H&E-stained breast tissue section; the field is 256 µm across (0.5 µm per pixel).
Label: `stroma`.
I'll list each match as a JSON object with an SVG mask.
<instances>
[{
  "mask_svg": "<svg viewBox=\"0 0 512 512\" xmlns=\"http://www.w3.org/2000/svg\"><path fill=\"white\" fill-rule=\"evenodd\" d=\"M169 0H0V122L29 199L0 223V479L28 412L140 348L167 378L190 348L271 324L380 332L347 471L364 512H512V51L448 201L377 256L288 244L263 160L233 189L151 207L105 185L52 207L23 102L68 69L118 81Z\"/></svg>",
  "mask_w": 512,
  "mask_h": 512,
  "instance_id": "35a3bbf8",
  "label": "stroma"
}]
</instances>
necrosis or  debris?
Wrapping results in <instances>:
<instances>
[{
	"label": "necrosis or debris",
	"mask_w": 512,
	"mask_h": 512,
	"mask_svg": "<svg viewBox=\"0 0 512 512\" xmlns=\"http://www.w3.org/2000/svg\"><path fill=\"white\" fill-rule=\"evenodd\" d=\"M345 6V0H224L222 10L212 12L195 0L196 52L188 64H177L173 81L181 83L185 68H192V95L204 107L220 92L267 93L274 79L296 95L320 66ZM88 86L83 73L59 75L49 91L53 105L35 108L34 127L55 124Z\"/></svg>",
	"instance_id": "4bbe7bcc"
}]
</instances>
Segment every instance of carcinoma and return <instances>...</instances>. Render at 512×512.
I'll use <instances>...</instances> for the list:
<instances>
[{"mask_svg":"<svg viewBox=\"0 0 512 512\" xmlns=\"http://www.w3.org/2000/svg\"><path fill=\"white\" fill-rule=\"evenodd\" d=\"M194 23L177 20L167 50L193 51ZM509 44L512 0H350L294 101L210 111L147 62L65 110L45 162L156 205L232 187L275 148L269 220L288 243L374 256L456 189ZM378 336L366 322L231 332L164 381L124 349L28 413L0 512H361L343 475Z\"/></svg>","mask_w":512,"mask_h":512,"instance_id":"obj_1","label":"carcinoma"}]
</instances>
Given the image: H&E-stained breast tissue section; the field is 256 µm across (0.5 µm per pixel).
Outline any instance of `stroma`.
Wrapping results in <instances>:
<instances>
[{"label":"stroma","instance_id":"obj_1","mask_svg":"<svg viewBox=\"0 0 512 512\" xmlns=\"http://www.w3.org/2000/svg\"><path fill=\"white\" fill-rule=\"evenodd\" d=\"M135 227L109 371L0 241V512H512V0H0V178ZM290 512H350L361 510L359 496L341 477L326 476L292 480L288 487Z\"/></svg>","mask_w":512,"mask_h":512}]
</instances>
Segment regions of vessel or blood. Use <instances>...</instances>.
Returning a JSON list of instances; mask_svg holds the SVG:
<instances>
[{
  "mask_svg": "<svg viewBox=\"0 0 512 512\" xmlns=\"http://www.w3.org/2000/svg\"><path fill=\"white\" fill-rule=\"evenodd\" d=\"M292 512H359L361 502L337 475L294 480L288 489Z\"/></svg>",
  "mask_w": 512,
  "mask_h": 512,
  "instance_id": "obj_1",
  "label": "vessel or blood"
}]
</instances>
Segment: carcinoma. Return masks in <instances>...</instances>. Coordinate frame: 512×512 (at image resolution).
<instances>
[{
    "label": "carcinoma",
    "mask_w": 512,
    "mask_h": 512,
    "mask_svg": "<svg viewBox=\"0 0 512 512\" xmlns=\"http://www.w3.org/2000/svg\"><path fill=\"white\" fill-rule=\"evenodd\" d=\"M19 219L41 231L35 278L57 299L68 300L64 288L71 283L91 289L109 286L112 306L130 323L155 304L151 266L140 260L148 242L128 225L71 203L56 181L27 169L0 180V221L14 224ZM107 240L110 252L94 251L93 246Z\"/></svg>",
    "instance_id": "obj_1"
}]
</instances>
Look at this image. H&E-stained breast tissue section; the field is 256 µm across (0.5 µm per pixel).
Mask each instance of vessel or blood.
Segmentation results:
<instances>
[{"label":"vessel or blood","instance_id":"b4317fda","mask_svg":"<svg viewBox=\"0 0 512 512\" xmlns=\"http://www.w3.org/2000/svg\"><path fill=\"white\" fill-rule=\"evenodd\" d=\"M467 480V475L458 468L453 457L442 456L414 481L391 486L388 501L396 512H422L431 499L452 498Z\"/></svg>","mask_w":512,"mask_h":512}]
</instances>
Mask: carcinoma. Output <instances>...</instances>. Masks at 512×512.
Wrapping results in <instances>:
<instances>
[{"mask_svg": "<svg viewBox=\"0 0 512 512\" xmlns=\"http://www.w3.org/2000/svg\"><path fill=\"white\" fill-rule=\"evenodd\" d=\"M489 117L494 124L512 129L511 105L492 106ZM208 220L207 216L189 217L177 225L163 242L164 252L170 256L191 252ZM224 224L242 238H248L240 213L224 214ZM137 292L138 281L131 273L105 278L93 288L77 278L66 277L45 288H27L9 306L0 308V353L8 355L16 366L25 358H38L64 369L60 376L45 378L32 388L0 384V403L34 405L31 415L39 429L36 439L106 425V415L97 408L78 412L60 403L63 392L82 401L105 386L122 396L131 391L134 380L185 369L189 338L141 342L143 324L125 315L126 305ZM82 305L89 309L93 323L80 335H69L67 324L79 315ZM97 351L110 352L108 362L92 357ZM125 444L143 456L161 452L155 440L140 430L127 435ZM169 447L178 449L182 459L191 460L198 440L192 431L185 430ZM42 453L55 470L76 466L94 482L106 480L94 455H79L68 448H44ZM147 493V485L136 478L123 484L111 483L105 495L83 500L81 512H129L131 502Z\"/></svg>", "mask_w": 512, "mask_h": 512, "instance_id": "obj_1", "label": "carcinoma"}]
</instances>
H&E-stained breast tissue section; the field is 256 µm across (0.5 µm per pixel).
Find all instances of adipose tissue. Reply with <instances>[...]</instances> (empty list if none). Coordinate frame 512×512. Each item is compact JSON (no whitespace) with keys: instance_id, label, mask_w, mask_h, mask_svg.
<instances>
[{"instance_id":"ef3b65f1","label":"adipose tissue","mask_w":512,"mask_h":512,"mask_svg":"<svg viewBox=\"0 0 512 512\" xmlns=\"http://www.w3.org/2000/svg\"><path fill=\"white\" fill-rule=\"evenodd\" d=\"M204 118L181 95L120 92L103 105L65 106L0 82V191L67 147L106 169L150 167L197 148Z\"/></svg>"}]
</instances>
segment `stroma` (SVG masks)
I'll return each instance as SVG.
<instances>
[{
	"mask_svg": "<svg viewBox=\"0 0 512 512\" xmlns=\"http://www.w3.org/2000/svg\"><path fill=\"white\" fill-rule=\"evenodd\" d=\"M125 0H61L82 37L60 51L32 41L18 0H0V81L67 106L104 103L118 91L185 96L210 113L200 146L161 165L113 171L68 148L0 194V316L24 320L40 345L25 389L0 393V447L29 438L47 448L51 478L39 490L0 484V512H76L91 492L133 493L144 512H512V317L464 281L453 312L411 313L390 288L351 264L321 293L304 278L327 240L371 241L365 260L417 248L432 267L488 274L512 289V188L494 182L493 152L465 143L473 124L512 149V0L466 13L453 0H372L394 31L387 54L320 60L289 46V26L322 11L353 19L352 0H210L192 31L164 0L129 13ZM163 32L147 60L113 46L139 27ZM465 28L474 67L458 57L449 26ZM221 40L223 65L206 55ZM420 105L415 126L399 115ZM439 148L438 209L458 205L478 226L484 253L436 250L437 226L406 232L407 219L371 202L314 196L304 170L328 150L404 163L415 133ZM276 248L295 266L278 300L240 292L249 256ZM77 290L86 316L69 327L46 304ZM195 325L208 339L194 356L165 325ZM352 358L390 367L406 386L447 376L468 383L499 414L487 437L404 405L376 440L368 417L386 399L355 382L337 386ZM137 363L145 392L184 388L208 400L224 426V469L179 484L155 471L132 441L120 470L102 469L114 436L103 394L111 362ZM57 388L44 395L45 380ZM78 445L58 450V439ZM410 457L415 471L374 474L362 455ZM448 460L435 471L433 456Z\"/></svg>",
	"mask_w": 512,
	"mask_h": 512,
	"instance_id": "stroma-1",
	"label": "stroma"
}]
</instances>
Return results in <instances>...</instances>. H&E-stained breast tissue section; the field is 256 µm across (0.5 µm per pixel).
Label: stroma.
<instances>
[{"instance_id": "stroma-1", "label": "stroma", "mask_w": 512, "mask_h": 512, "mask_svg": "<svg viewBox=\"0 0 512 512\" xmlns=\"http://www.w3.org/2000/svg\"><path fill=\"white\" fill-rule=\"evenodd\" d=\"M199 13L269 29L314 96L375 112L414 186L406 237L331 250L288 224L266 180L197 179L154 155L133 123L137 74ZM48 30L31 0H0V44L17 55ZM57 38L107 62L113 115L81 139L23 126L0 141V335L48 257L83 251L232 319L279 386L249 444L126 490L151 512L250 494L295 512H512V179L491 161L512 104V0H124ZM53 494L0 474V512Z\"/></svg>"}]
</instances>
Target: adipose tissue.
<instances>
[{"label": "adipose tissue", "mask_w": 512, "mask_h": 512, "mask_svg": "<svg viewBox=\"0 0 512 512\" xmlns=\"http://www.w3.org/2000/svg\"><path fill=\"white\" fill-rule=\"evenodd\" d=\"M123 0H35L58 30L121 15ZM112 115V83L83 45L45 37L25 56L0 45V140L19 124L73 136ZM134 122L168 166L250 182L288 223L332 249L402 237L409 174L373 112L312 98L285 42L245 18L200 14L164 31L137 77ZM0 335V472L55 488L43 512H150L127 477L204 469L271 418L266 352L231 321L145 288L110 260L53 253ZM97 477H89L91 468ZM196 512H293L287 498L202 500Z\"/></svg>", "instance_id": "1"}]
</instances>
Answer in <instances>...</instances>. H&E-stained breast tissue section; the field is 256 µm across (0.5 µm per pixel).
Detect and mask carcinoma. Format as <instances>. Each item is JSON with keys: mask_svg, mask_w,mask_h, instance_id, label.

* Short task *
Give back exactly the lines from the line that has "Segment every instance" to the line that has "Given the image: H&E-stained", both included, and leave out all others.

* Answer for the task *
Segment every instance of carcinoma and return <instances>...</instances>. Render at 512×512.
I'll use <instances>...</instances> for the list:
<instances>
[{"mask_svg":"<svg viewBox=\"0 0 512 512\" xmlns=\"http://www.w3.org/2000/svg\"><path fill=\"white\" fill-rule=\"evenodd\" d=\"M194 23L177 20L167 50L193 51ZM509 44L512 0H350L294 101L210 111L147 62L65 110L45 162L156 205L232 187L275 148L269 220L288 243L374 256L456 189ZM378 336L366 322L231 332L164 381L124 349L28 413L0 512H361L343 475Z\"/></svg>","mask_w":512,"mask_h":512,"instance_id":"obj_1","label":"carcinoma"}]
</instances>
Given the image: H&E-stained breast tissue section; the field is 256 µm across (0.5 µm per pixel).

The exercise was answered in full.